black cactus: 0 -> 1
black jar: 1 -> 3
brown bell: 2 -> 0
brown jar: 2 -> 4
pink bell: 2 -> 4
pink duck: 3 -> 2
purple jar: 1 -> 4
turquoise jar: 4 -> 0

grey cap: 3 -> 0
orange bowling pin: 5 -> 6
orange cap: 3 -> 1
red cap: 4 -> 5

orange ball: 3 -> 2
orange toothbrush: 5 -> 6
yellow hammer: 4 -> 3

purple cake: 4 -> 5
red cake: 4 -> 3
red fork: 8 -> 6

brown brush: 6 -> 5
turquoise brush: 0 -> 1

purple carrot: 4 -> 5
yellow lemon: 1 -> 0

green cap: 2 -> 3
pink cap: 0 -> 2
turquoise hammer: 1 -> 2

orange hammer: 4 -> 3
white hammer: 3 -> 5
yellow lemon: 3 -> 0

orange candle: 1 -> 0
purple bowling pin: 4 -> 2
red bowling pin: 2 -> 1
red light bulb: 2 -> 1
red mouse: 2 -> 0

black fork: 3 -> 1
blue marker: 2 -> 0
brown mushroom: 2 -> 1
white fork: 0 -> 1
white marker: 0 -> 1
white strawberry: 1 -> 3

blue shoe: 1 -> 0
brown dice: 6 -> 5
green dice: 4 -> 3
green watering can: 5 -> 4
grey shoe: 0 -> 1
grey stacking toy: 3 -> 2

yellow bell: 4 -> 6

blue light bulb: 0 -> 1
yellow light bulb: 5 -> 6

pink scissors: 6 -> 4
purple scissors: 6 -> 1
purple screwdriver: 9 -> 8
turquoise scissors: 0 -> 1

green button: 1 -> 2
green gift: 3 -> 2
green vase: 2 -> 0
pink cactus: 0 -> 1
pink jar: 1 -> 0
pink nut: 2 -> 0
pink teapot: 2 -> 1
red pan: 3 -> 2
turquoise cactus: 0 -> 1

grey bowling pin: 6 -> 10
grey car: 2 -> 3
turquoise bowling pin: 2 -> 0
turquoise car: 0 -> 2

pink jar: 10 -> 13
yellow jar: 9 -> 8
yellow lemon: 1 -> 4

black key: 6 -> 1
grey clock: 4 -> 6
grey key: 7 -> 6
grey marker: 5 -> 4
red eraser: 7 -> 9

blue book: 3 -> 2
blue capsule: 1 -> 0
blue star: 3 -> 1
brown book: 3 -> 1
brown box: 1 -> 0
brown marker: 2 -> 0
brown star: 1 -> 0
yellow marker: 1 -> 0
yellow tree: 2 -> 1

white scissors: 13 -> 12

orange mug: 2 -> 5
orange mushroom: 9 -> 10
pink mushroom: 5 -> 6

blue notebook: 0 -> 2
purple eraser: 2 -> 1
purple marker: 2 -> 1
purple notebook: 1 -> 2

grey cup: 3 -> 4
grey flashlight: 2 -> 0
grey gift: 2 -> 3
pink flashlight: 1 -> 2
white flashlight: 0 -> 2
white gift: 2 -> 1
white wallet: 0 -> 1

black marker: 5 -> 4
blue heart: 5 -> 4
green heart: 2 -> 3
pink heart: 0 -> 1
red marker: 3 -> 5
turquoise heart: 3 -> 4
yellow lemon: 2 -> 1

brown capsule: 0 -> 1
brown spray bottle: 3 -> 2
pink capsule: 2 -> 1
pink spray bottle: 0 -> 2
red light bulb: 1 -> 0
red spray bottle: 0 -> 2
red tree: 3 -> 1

++++++

Your objective: Your answer should be the lines above from the one containing "purple jar: 1 -> 4" through the one containing "purple carrot: 4 -> 5", copied exactly and with both ends kept.

Solution:
purple jar: 1 -> 4
turquoise jar: 4 -> 0

grey cap: 3 -> 0
orange bowling pin: 5 -> 6
orange cap: 3 -> 1
red cap: 4 -> 5

orange ball: 3 -> 2
orange toothbrush: 5 -> 6
yellow hammer: 4 -> 3

purple cake: 4 -> 5
red cake: 4 -> 3
red fork: 8 -> 6

brown brush: 6 -> 5
turquoise brush: 0 -> 1

purple carrot: 4 -> 5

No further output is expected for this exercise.